══ The records

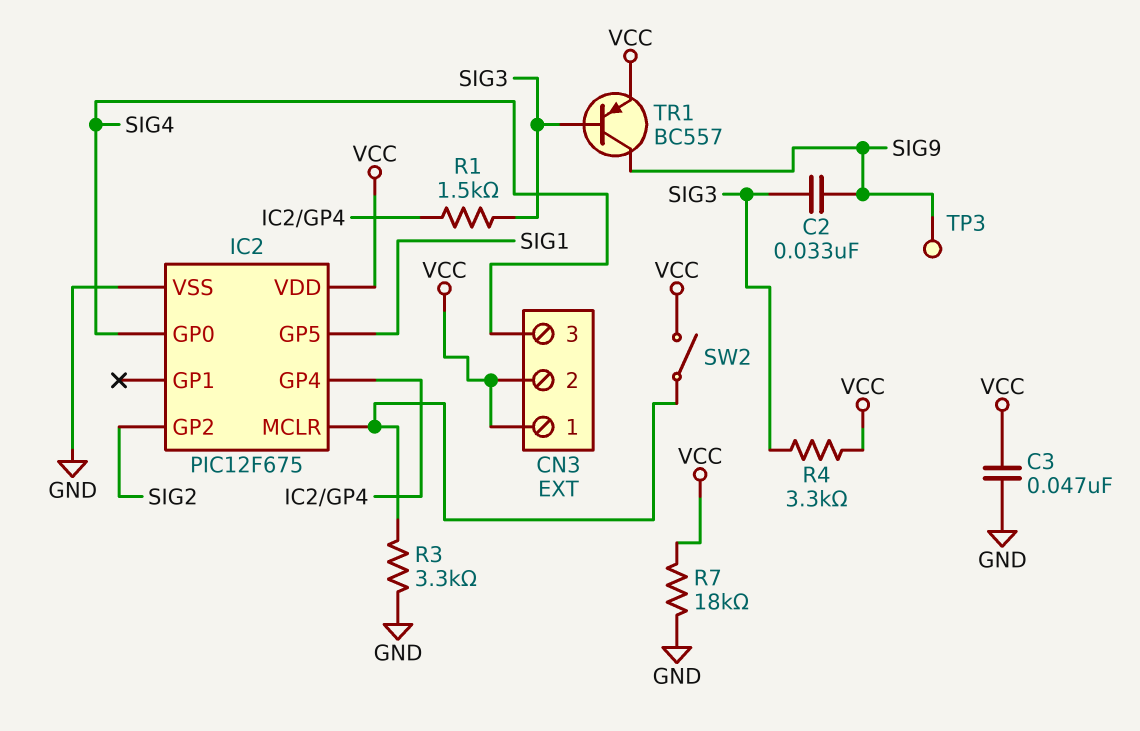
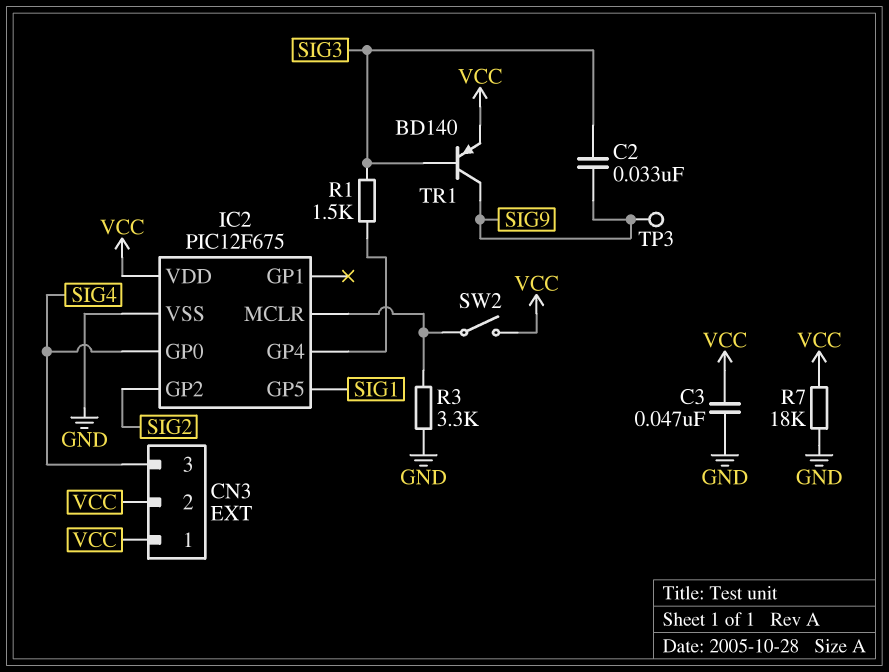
R4: 3.3k (SIG3, VCC) -> none
TR1: PNP BC557 (B SIG3, C SIG9, E VCC) -> PNP BD140 (B SIG3, C SIG9, E VCC)

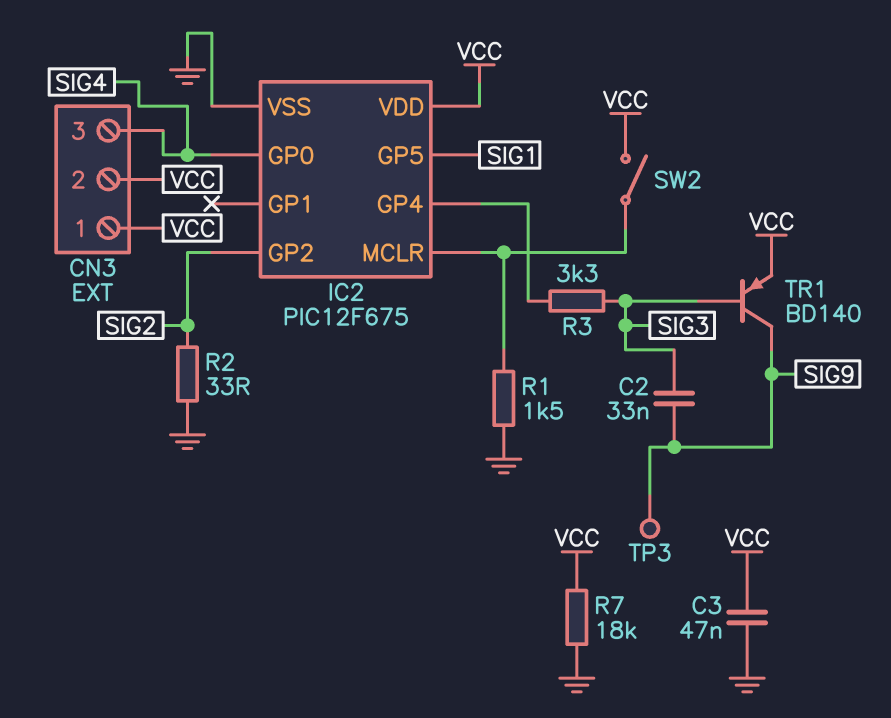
R1: 1.5k (IC2/GP4, SIG3) -> 1.5k (GND, IC2/MCLR)
R2: none -> 33 (GND, SIG2)
R3: 3.3k (GND, IC2/MCLR) -> 3.3k (IC2/GP4, SIG3)

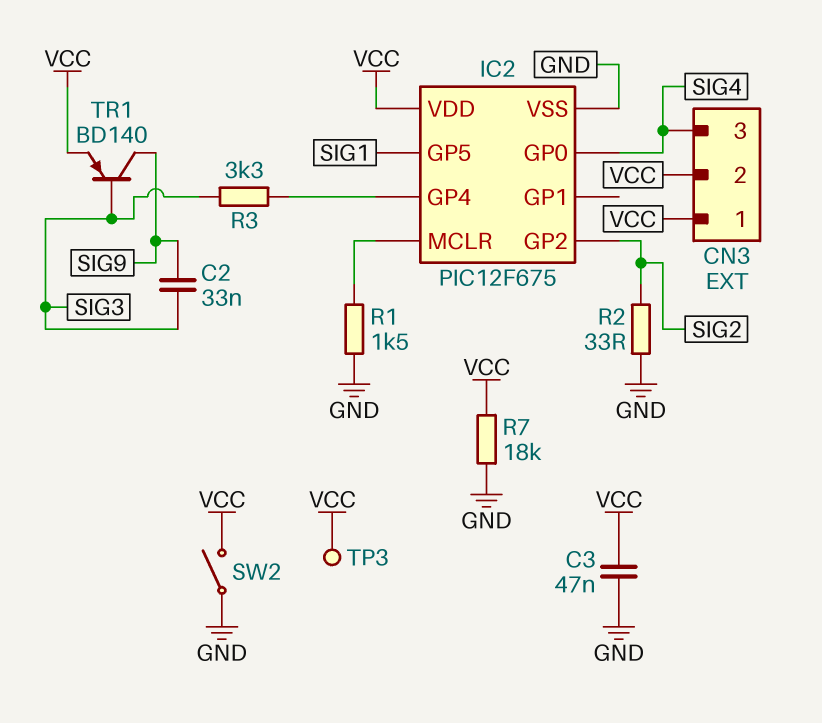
SW2: switch (IC2/MCLR, VCC) -> switch (GND, VCC)
TP3: test point (SIG9) -> test point (VCC)

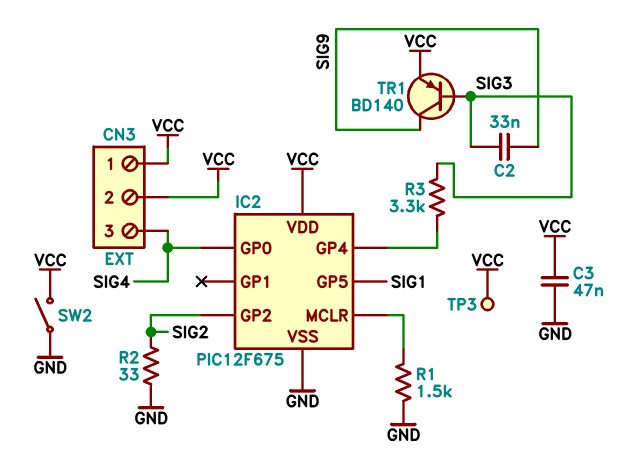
R7: 18k (GND, VCC) -> none

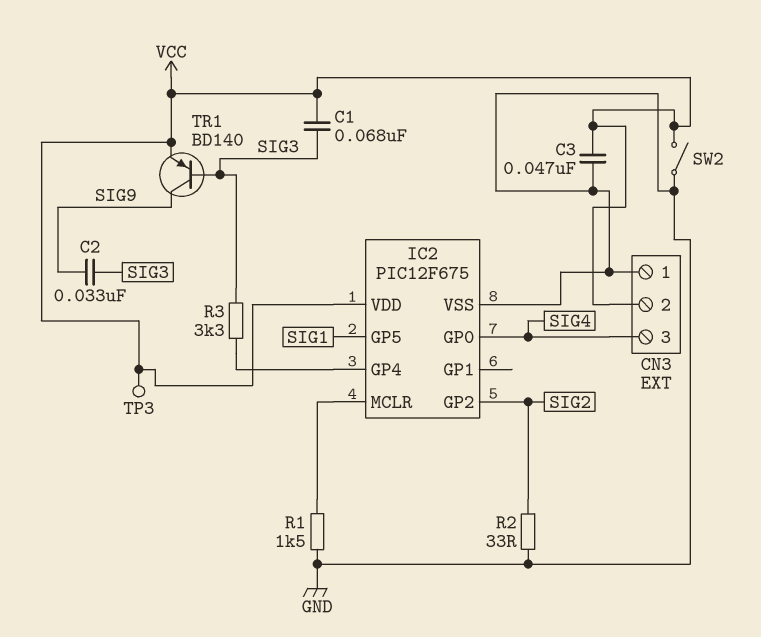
C1: none -> 68nF (SIG3, VCC)
CN3 pin 1: VCC -> GND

════

* **What is being asked**: From the data above, copy each line that has the string "none".

* **Task response**:
R4: 3.3k (SIG3, VCC) -> none
R2: none -> 33 (GND, SIG2)
R7: 18k (GND, VCC) -> none
C1: none -> 68nF (SIG3, VCC)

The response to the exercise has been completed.